### WORK ORDER:
Write out, without any change, the lines in the material below that run from the line with "C103: 39pF (GND, SIG4) -> 68pF (GND, SIG4)" through the line with "J103 pin 2: SIG5 -> GND", both included.

### EXTRACTED ENTRIES:
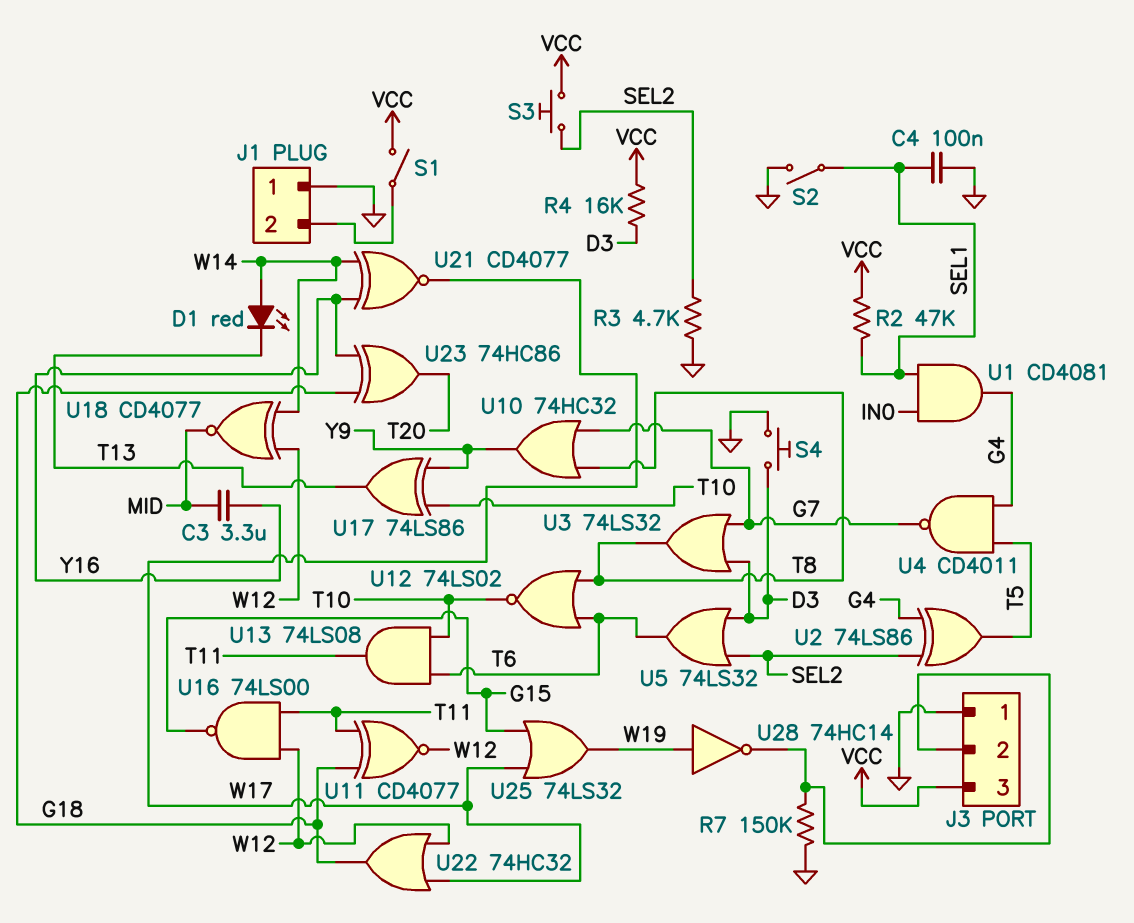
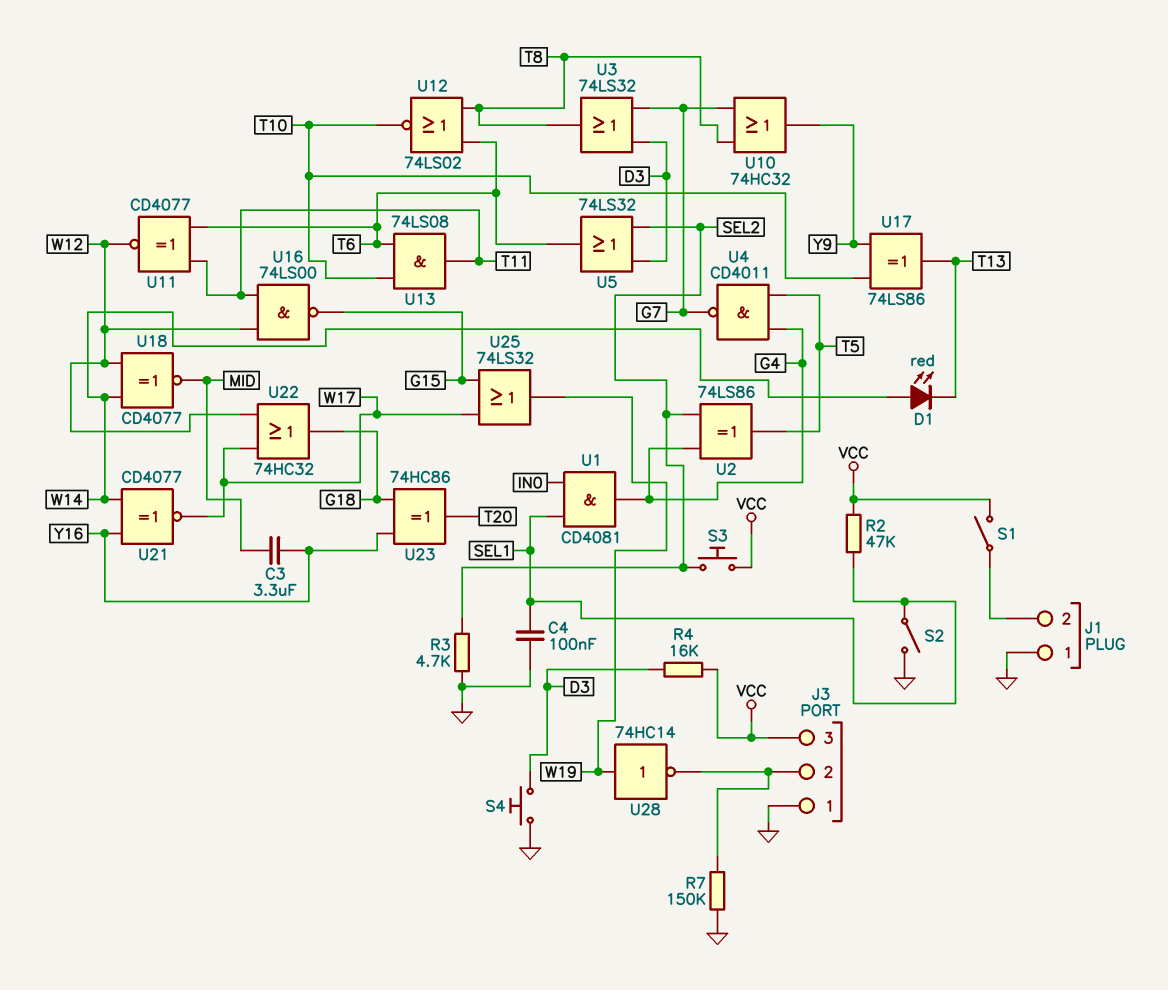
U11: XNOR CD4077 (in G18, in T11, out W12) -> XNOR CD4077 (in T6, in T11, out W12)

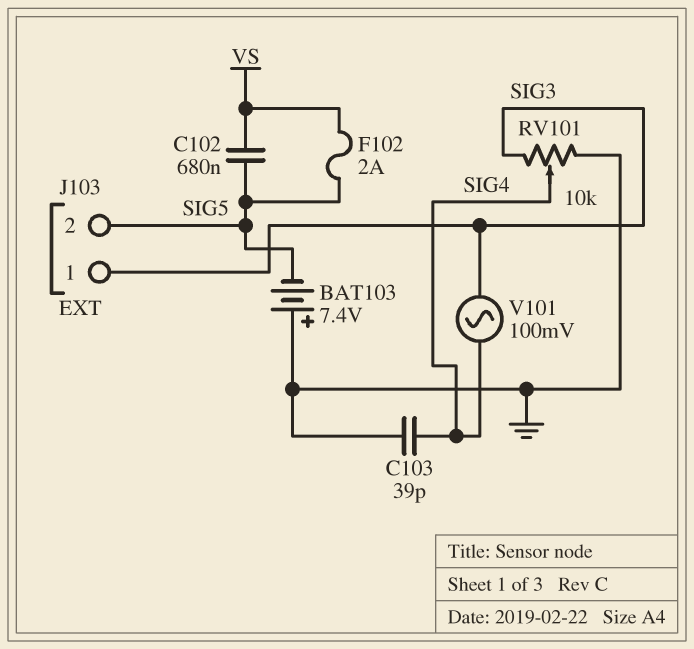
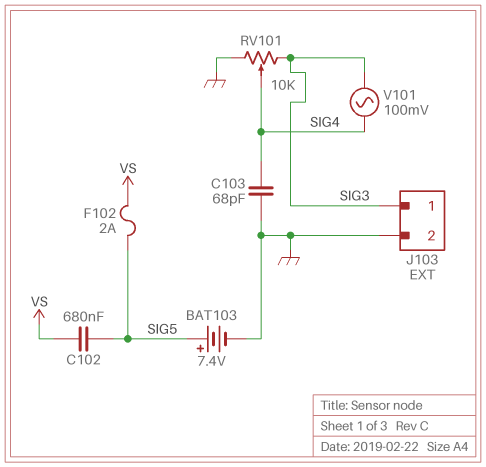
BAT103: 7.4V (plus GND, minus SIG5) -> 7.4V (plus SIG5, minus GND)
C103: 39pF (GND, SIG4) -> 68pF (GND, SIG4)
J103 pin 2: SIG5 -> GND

==

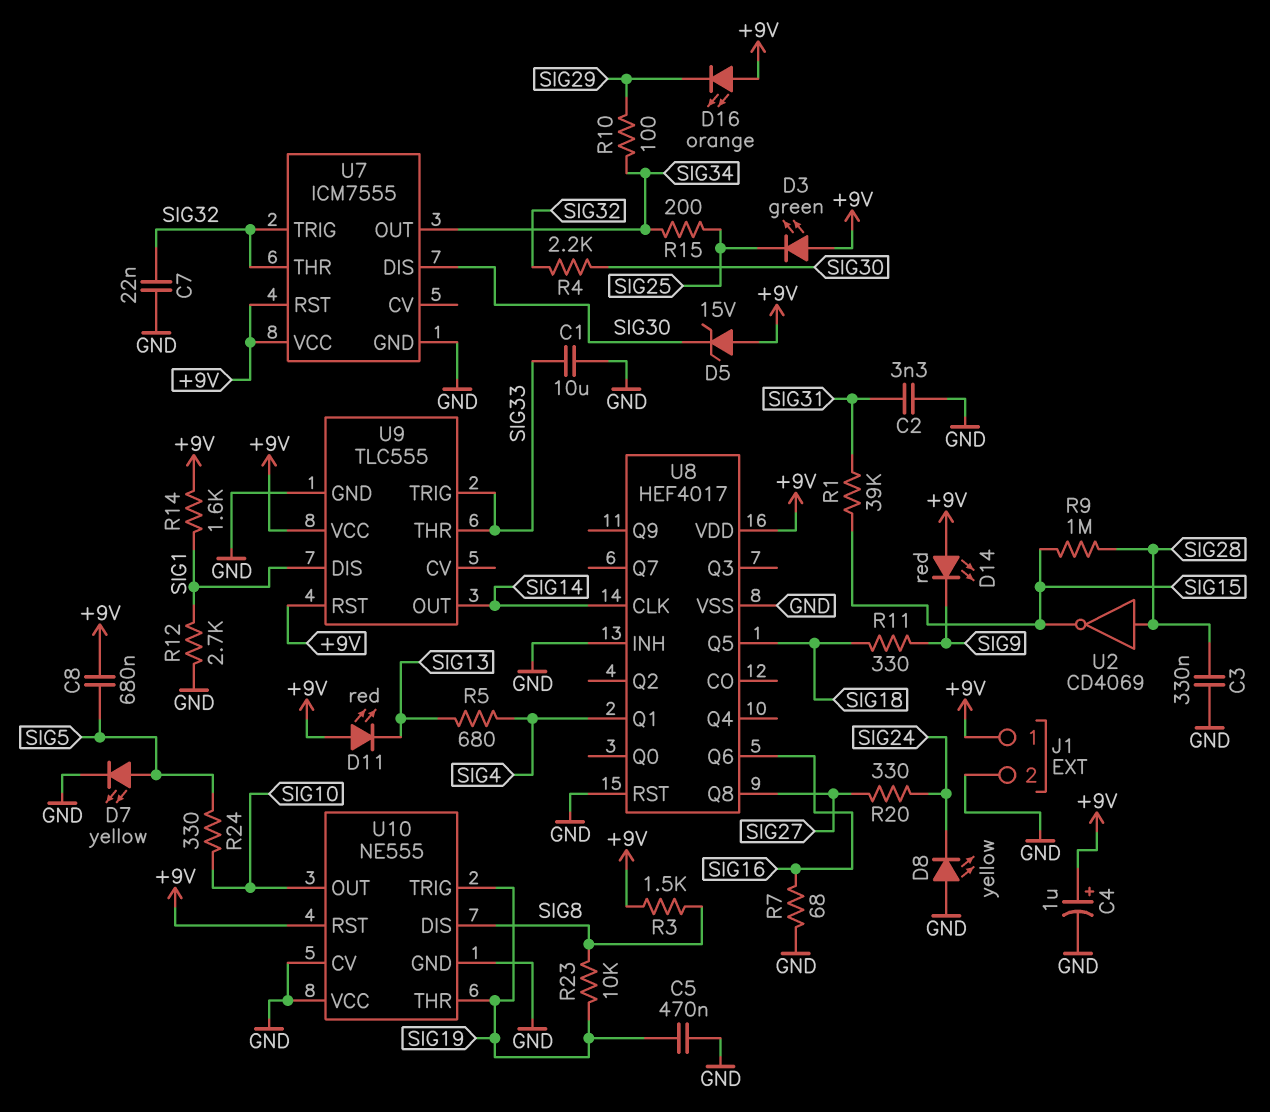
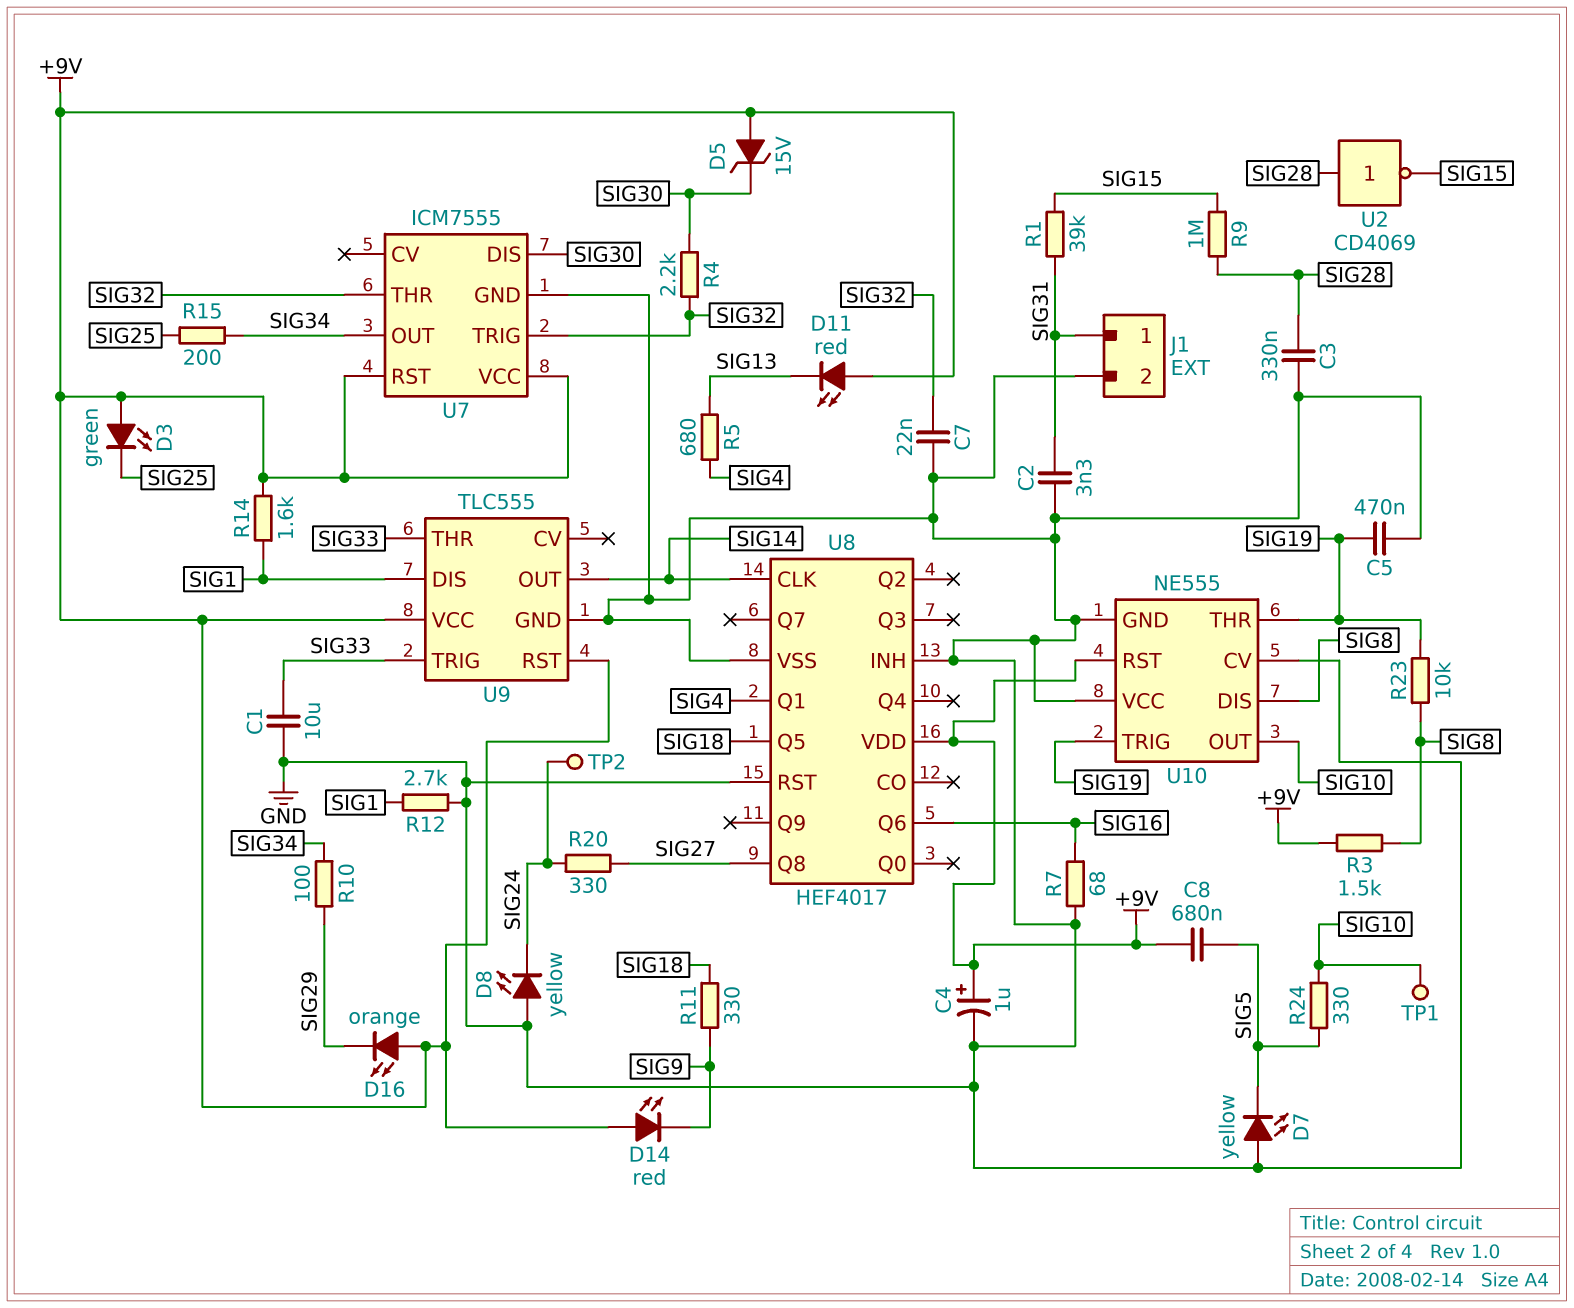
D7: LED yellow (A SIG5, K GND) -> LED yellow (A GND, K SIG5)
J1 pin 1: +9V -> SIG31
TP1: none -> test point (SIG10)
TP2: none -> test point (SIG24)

### REPLY TO THE EXERCISE:
C103: 39pF (GND, SIG4) -> 68pF (GND, SIG4)
J103 pin 2: SIG5 -> GND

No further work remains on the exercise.